Supplied entries Block Start
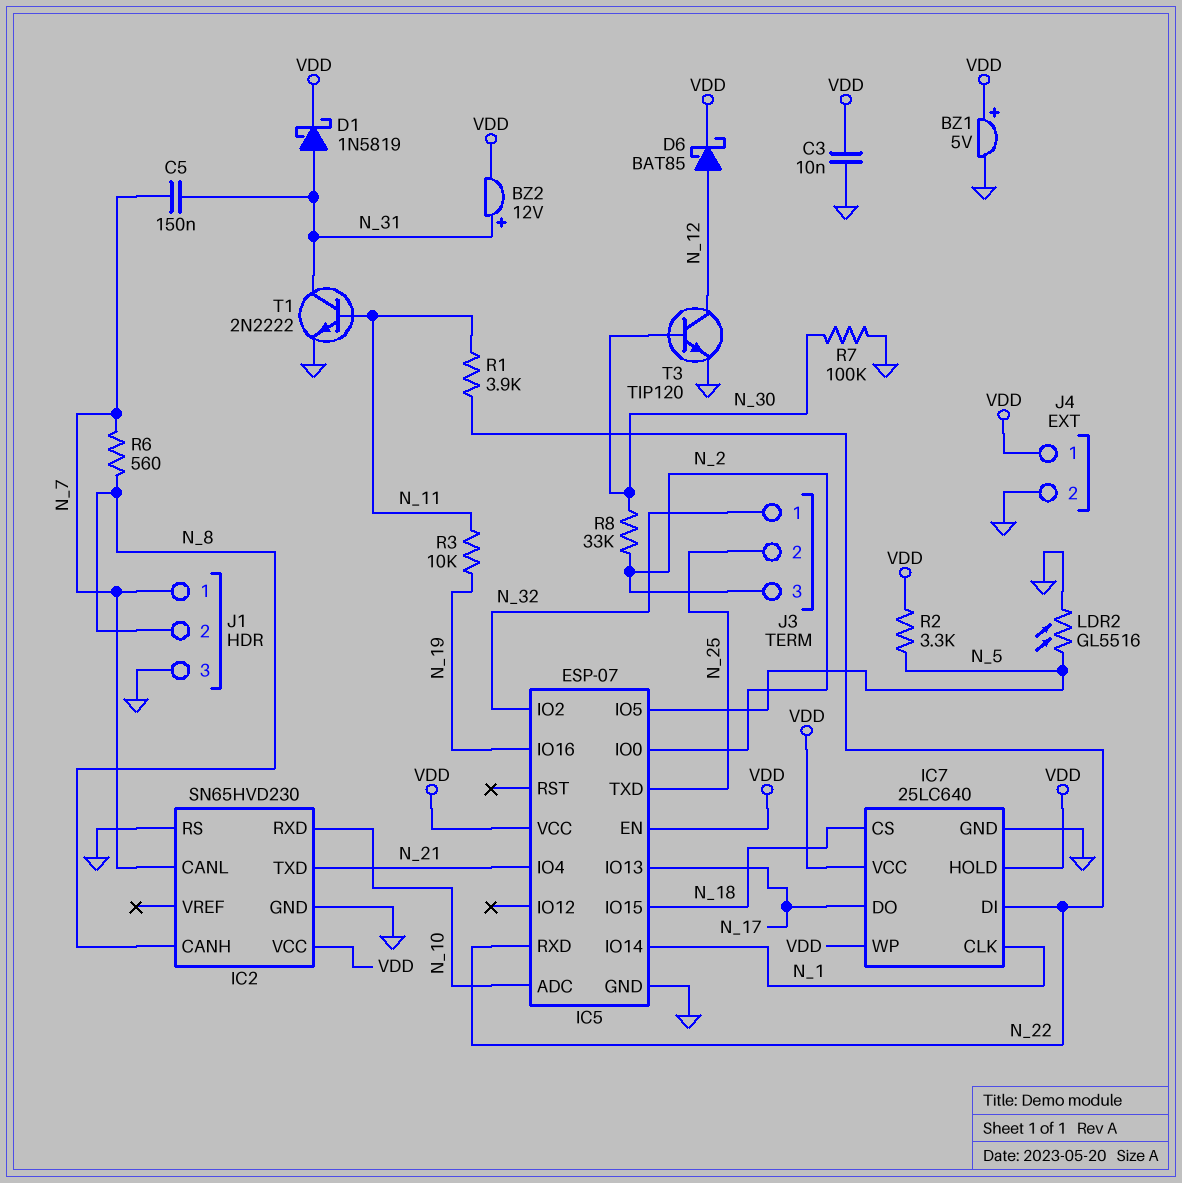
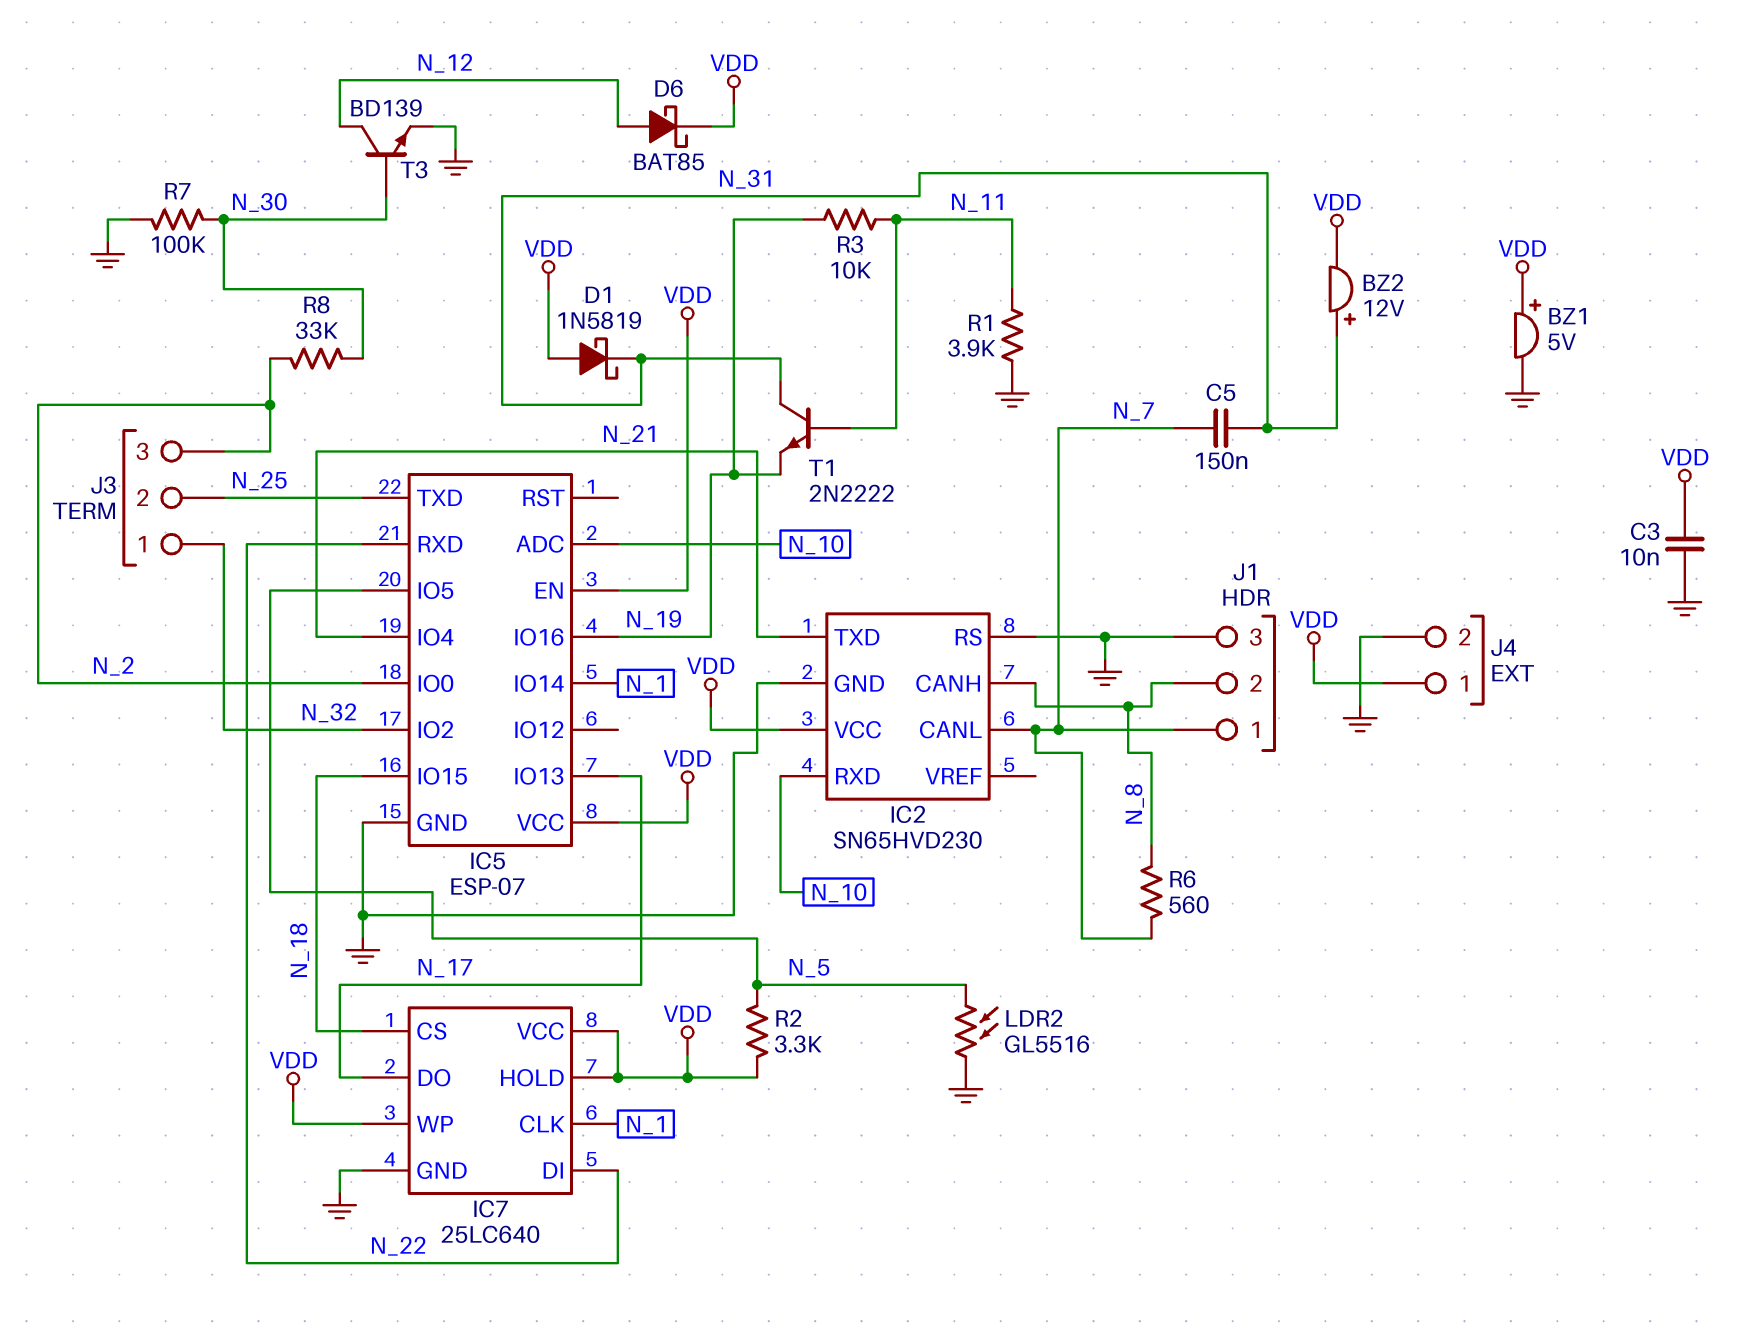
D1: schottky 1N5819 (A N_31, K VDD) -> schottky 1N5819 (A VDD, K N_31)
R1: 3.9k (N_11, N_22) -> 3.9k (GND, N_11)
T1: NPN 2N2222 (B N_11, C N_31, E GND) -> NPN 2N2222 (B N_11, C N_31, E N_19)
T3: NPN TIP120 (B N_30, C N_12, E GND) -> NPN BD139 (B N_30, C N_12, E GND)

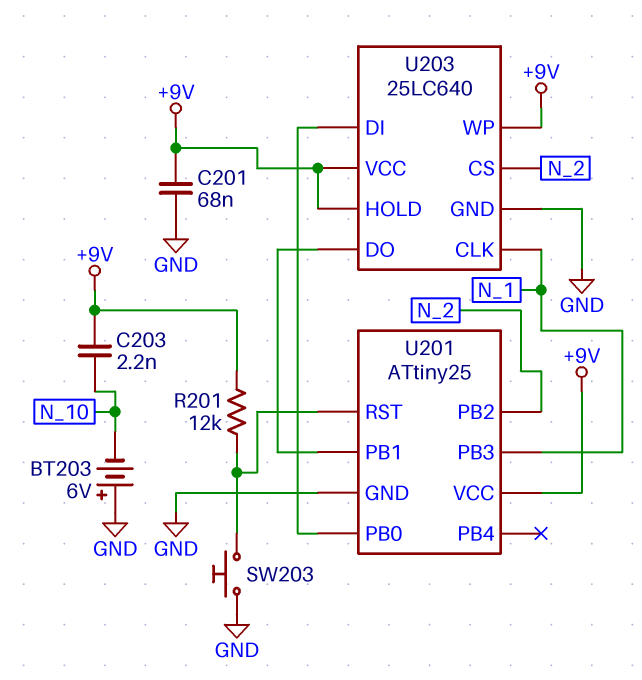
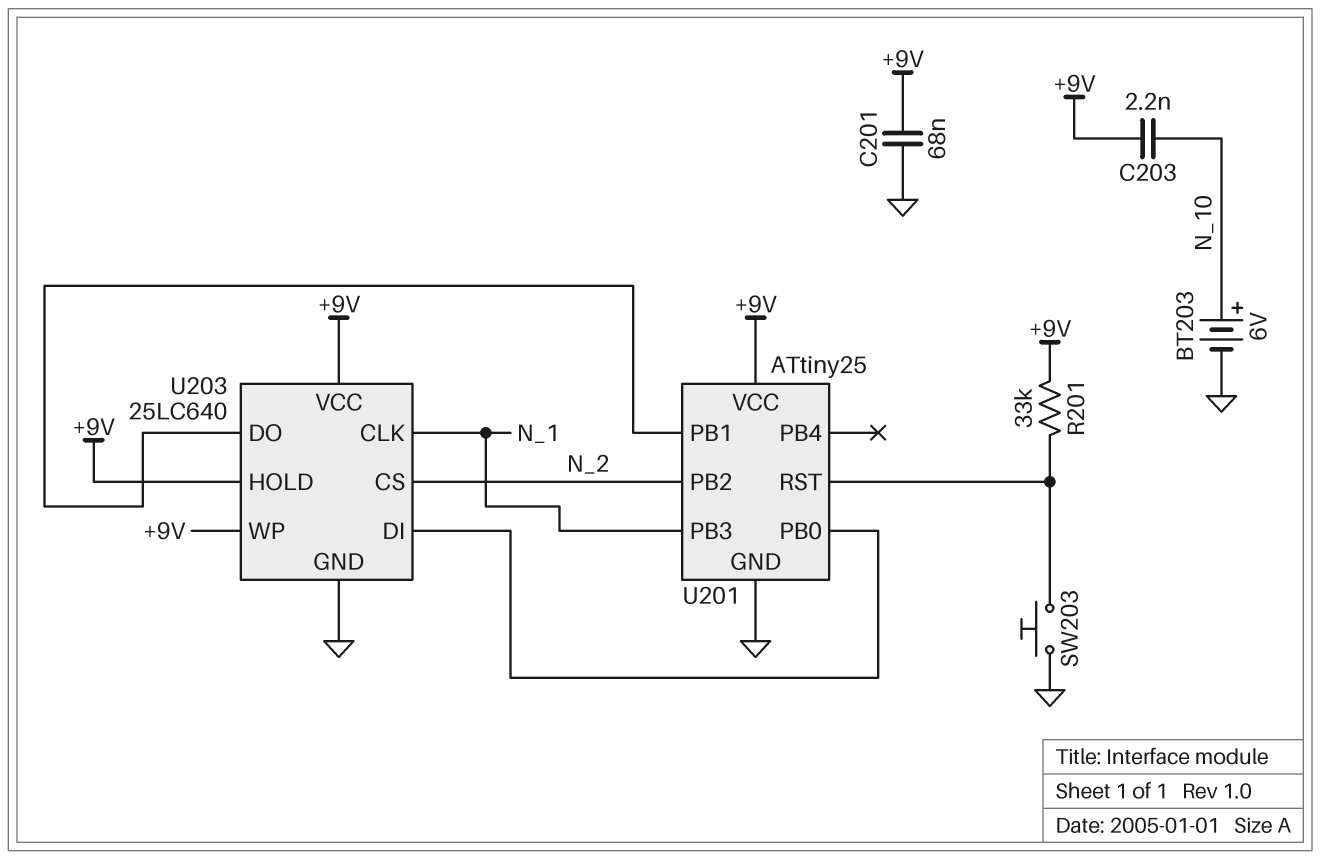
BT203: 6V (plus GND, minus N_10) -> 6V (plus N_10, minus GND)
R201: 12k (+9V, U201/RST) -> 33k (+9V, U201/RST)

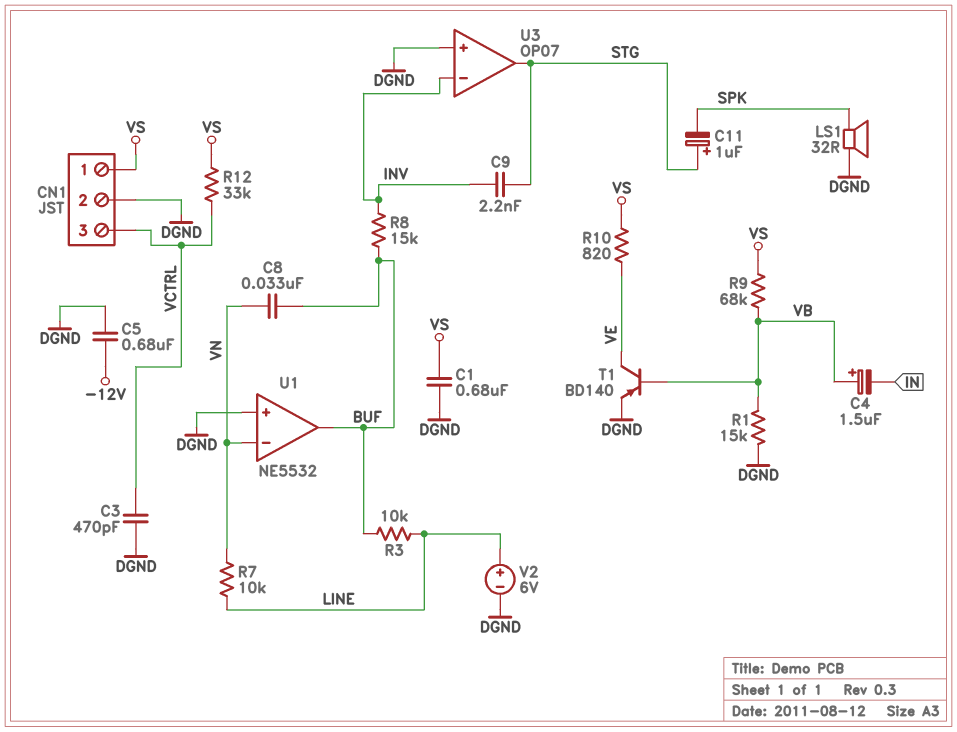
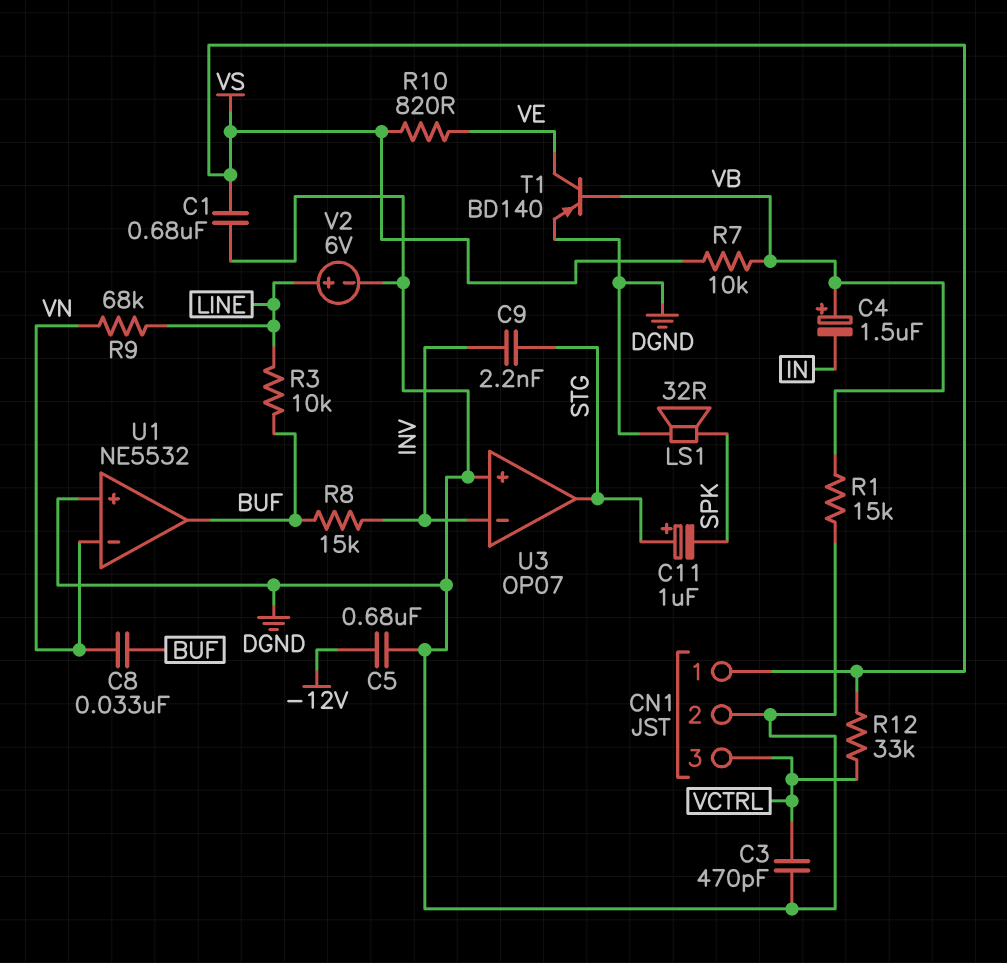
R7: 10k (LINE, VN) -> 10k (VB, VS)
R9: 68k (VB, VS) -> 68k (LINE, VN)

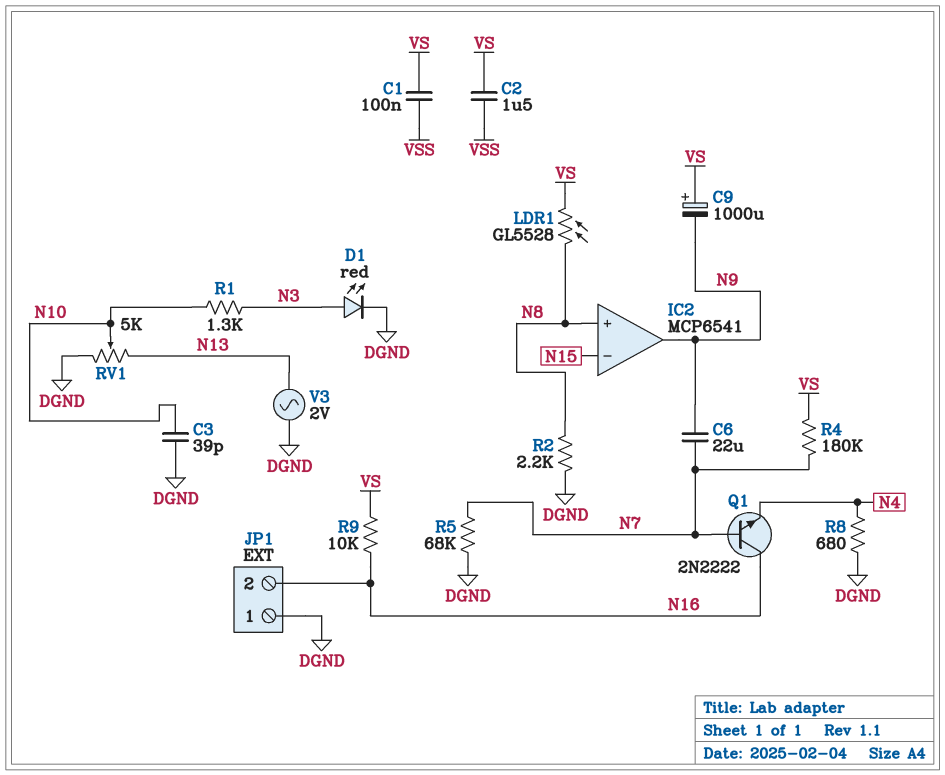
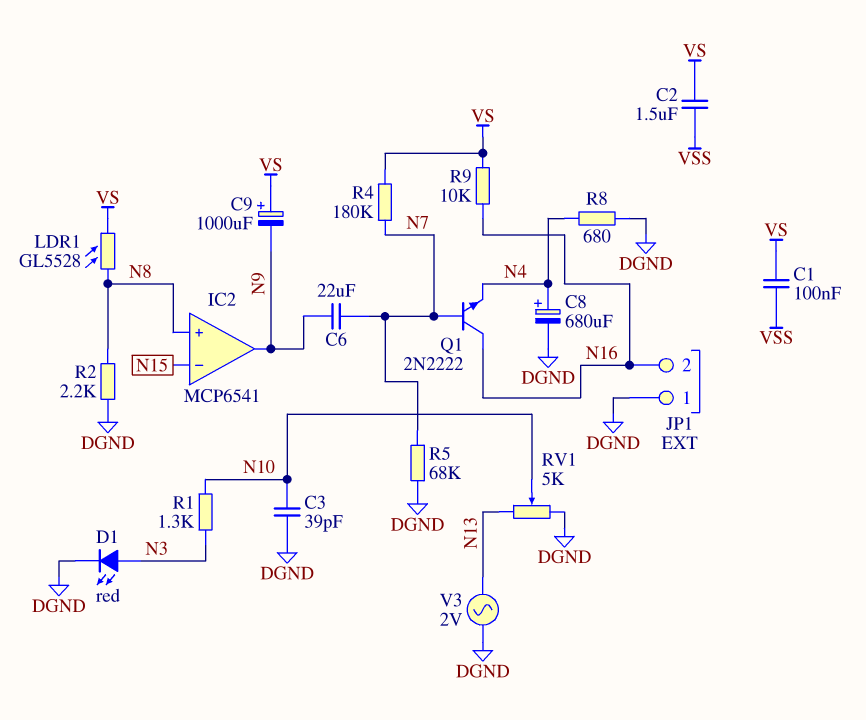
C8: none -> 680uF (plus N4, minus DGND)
Supplied entries Block End
> **Activity**: The lines in the entries above that carry the word "minus" must be copied.

> **Response to this exercise**:
BT203: 6V (plus GND, minus N_10) -> 6V (plus N_10, minus GND)
C8: none -> 680uF (plus N4, minus DGND)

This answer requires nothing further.